● **BRIEF**:
Range to reproduce from the entries below: the line with "red 1x1 brick", the line with "purple 2x2 round", and every line in between. Give them exactly and give nothing else.

● **DATA**:
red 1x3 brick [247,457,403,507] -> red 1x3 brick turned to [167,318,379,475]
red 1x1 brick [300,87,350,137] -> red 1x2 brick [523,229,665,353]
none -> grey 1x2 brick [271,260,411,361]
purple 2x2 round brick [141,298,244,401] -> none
---
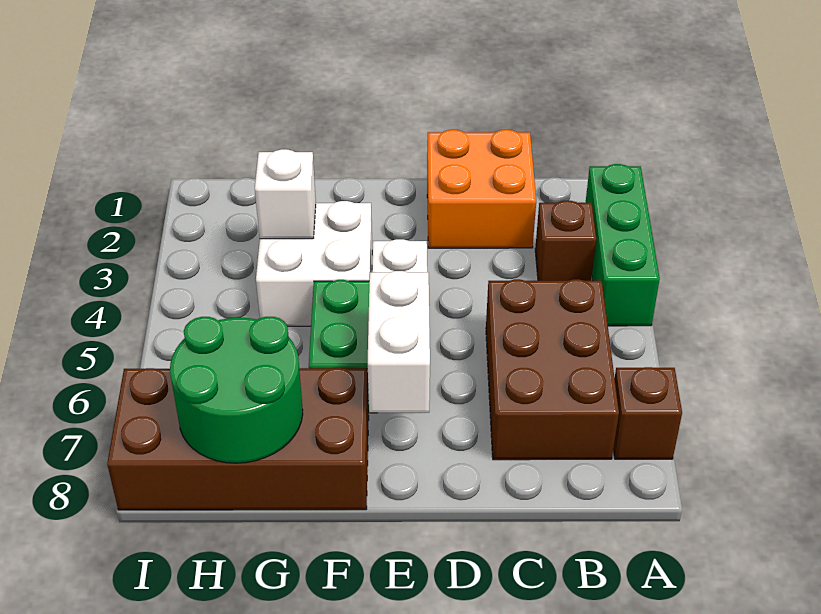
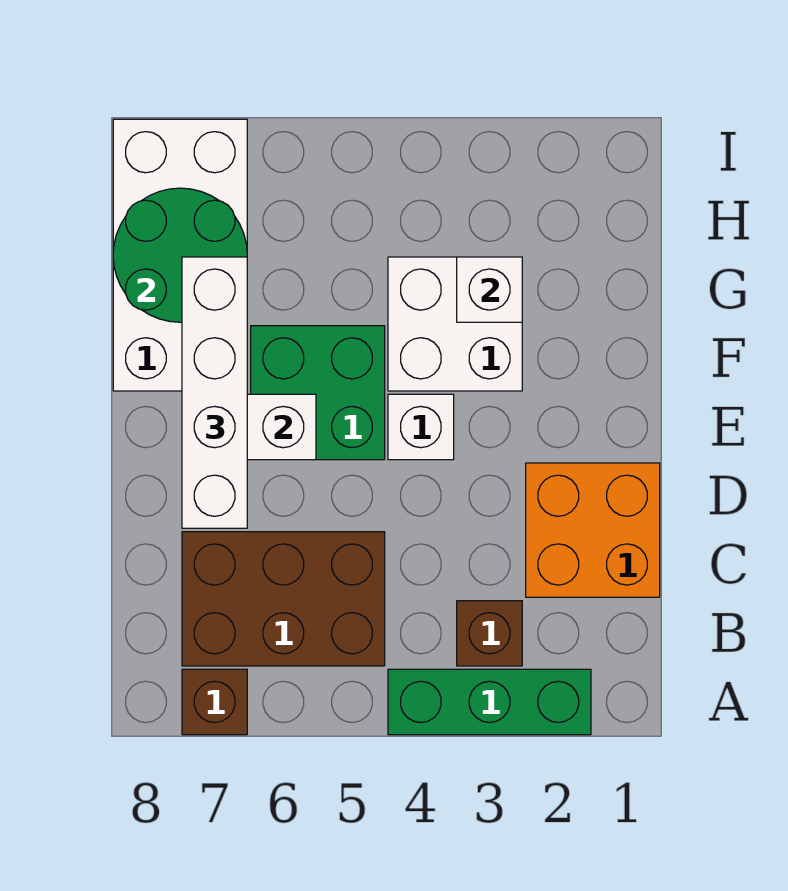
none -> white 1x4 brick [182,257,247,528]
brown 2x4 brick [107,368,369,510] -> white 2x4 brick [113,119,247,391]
==
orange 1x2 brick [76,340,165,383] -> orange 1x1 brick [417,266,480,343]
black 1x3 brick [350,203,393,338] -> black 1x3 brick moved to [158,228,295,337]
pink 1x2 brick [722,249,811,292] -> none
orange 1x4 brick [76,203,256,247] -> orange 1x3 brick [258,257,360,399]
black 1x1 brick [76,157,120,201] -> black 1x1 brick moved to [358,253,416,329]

● **EXERCISE RESULT**:
red 1x1 brick [300,87,350,137] -> red 1x2 brick [523,229,665,353]
none -> grey 1x2 brick [271,260,411,361]
purple 2x2 round brick [141,298,244,401] -> none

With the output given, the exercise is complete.